Search the material for the word "grey" and copy each line that holds it.
** Opening Excerpted records block **
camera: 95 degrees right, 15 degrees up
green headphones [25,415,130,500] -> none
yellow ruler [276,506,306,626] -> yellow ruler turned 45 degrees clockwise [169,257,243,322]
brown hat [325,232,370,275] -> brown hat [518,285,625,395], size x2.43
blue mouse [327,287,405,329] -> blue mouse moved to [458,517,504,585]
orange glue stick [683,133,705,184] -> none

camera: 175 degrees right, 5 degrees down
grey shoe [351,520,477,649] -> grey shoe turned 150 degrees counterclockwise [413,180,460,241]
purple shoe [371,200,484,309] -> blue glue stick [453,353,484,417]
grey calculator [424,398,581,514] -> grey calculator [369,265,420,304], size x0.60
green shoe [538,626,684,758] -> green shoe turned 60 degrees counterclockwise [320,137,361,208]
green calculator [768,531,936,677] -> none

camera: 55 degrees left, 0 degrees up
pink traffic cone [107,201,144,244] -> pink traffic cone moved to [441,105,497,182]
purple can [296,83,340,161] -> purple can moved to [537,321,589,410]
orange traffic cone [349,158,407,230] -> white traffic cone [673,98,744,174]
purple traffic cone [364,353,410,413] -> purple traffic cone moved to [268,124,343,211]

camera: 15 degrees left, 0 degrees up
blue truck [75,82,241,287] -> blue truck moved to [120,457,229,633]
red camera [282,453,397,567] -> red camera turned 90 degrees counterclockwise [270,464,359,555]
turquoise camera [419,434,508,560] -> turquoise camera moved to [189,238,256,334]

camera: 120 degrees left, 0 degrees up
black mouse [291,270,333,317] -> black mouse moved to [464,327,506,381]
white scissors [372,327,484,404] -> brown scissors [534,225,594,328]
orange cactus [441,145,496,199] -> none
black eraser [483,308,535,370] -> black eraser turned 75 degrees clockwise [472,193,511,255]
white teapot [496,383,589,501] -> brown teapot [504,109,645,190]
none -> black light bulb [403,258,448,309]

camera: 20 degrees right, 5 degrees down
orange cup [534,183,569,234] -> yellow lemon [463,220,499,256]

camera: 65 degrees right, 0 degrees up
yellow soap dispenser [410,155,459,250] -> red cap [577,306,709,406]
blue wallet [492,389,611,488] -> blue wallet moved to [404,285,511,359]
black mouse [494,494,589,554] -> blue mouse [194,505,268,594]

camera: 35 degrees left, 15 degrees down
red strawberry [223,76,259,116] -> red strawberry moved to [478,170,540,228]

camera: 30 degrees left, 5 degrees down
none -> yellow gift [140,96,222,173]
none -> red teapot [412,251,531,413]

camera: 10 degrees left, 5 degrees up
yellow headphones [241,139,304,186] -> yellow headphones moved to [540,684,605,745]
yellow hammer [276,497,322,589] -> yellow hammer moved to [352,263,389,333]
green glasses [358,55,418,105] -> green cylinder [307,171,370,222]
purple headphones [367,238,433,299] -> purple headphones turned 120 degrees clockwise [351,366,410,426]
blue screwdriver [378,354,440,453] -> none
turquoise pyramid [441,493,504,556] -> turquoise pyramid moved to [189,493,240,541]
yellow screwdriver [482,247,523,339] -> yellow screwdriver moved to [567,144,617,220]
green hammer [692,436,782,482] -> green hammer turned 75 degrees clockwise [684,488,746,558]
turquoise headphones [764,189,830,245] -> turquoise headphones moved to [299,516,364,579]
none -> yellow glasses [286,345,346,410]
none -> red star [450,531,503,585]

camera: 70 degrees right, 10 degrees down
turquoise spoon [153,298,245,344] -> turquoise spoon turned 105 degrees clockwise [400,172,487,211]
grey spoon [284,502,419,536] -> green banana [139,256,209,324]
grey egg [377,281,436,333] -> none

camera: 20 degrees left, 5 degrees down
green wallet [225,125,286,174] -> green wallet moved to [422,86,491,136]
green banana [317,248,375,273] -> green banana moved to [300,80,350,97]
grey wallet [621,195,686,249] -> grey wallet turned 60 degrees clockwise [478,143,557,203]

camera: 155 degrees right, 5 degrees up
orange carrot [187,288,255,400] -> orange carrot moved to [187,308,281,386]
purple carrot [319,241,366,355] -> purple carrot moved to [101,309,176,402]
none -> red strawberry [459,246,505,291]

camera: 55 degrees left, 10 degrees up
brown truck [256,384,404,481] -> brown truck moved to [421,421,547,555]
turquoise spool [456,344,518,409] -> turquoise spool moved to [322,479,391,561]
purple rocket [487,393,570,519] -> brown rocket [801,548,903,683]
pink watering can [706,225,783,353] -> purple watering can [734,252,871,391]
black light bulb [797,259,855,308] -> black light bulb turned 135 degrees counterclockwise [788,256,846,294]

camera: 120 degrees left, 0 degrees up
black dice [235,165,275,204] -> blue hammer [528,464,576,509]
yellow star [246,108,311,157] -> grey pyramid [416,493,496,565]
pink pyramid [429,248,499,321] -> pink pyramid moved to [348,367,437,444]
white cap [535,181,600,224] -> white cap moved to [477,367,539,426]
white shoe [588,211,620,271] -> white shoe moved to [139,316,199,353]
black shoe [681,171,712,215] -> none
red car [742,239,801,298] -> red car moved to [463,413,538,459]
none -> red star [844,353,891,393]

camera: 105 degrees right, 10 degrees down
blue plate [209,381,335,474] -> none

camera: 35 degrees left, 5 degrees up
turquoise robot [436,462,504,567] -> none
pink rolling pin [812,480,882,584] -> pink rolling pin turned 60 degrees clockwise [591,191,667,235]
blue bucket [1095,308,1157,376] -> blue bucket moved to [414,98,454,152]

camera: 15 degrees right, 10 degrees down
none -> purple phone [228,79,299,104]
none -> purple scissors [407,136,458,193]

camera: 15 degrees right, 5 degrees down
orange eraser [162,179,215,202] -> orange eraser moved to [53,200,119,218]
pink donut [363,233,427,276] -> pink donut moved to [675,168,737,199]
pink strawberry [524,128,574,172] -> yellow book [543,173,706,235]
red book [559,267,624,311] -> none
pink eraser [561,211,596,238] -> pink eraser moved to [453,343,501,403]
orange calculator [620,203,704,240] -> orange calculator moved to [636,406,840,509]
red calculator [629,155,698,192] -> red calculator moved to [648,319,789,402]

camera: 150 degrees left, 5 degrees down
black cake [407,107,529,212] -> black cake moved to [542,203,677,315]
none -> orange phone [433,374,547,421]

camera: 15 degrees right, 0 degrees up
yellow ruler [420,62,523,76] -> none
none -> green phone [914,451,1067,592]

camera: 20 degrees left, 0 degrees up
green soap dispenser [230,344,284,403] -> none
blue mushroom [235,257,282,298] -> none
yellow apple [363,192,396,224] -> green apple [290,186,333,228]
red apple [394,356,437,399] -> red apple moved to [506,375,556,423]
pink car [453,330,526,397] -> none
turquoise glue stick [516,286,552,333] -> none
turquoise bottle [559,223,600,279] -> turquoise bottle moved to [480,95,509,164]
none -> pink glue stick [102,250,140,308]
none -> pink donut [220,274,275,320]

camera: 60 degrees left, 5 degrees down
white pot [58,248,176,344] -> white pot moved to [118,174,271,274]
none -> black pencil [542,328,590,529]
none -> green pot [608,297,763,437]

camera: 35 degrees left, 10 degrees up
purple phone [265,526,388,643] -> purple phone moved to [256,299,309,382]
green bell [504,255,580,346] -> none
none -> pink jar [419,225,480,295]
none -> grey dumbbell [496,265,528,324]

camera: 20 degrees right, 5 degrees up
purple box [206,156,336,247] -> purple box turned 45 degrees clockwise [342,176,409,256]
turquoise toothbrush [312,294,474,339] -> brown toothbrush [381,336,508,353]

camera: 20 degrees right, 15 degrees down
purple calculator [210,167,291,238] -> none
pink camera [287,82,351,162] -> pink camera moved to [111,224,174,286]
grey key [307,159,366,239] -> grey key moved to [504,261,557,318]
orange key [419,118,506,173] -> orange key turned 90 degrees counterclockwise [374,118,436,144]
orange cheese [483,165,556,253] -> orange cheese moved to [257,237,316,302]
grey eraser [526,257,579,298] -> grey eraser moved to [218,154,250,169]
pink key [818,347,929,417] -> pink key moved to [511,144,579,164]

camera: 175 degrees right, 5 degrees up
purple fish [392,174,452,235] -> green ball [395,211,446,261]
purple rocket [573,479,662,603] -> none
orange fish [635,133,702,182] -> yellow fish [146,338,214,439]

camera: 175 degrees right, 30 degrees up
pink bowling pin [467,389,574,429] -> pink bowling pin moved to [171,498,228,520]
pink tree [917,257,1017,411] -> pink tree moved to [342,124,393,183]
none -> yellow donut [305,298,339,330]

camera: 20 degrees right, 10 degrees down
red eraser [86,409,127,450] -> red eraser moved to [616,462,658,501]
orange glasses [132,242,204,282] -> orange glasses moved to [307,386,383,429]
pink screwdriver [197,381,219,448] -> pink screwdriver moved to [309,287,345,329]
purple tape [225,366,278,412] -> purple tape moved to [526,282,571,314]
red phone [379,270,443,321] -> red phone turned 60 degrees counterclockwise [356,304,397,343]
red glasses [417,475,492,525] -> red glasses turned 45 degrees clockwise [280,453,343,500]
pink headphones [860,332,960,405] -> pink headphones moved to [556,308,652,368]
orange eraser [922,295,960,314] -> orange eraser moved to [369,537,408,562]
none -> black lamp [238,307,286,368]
** Closing Excerpted records block **
__Answer to this problem__
grey shoe [351,520,477,649] -> grey shoe turned 150 degrees counterclockwise [413,180,460,241]
grey calculator [424,398,581,514] -> grey calculator [369,265,420,304], size x0.60
grey spoon [284,502,419,536] -> green banana [139,256,209,324]
grey egg [377,281,436,333] -> none
grey wallet [621,195,686,249] -> grey wallet turned 60 degrees clockwise [478,143,557,203]
yellow star [246,108,311,157] -> grey pyramid [416,493,496,565]
none -> grey dumbbell [496,265,528,324]
grey key [307,159,366,239] -> grey key moved to [504,261,557,318]
grey eraser [526,257,579,298] -> grey eraser moved to [218,154,250,169]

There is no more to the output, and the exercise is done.